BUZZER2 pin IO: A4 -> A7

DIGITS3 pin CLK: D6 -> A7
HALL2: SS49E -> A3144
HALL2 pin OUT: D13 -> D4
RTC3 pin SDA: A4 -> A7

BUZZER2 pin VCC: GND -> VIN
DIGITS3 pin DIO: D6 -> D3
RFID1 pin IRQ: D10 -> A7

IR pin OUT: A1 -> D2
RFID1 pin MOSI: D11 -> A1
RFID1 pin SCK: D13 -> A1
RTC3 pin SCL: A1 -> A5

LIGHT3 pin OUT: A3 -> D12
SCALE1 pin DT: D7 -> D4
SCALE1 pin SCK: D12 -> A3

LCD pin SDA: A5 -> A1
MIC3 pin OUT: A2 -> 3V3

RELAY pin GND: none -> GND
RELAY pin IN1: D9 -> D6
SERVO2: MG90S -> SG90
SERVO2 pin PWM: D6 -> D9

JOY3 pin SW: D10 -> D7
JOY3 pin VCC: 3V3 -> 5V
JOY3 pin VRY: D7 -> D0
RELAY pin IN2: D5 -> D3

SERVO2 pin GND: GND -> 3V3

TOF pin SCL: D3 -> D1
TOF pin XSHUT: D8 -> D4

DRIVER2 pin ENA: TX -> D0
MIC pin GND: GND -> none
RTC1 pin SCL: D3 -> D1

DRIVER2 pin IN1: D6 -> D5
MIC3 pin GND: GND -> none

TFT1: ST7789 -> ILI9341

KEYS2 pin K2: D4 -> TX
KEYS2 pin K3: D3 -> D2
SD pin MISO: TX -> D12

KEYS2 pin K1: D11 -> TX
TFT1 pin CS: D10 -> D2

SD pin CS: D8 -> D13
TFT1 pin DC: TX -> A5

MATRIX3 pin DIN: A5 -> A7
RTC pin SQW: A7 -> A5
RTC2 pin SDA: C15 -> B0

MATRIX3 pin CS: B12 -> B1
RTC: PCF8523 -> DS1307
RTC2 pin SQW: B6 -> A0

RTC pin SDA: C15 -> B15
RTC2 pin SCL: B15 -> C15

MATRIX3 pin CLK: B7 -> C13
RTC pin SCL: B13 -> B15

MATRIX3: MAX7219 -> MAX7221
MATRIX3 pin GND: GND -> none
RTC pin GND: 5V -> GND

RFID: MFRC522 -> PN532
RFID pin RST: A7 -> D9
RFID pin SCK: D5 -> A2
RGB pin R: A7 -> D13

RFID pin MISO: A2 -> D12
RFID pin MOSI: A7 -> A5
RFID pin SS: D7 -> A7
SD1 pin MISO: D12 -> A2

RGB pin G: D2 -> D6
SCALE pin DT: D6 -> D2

● **What this task involves**:
Return word for word the lines above from the line with "SCALE1 pin SCK: D12 -> A3" to the line with "SD1 pin MISO: D12 -> A2", including both and leaving out all others.

● **Result for this task**:
SCALE1 pin SCK: D12 -> A3

LCD pin SDA: A5 -> A1
MIC3 pin OUT: A2 -> 3V3

RELAY pin GND: none -> GND
RELAY pin IN1: D9 -> D6
SERVO2: MG90S -> SG90
SERVO2 pin PWM: D6 -> D9

JOY3 pin SW: D10 -> D7
JOY3 pin VCC: 3V3 -> 5V
JOY3 pin VRY: D7 -> D0
RELAY pin IN2: D5 -> D3

SERVO2 pin GND: GND -> 3V3

TOF pin SCL: D3 -> D1
TOF pin XSHUT: D8 -> D4

DRIVER2 pin ENA: TX -> D0
MIC pin GND: GND -> none
RTC1 pin SCL: D3 -> D1

DRIVER2 pin IN1: D6 -> D5
MIC3 pin GND: GND -> none

TFT1: ST7789 -> ILI9341

KEYS2 pin K2: D4 -> TX
KEYS2 pin K3: D3 -> D2
SD pin MISO: TX -> D12

KEYS2 pin K1: D11 -> TX
TFT1 pin CS: D10 -> D2

SD pin CS: D8 -> D13
TFT1 pin DC: TX -> A5

MATRIX3 pin DIN: A5 -> A7
RTC pin SQW: A7 -> A5
RTC2 pin SDA: C15 -> B0

MATRIX3 pin CS: B12 -> B1
RTC: PCF8523 -> DS1307
RTC2 pin SQW: B6 -> A0

RTC pin SDA: C15 -> B15
RTC2 pin SCL: B15 -> C15

MATRIX3 pin CLK: B7 -> C13
RTC pin SCL: B13 -> B15

MATRIX3: MAX7219 -> MAX7221
MATRIX3 pin GND: GND -> none
RTC pin GND: 5V -> GND

RFID: MFRC522 -> PN532
RFID pin RST: A7 -> D9
RFID pin SCK: D5 -> A2
RGB pin R: A7 -> D13

RFID pin MISO: A2 -> D12
RFID pin MOSI: A7 -> A5
RFID pin SS: D7 -> A7
SD1 pin MISO: D12 -> A2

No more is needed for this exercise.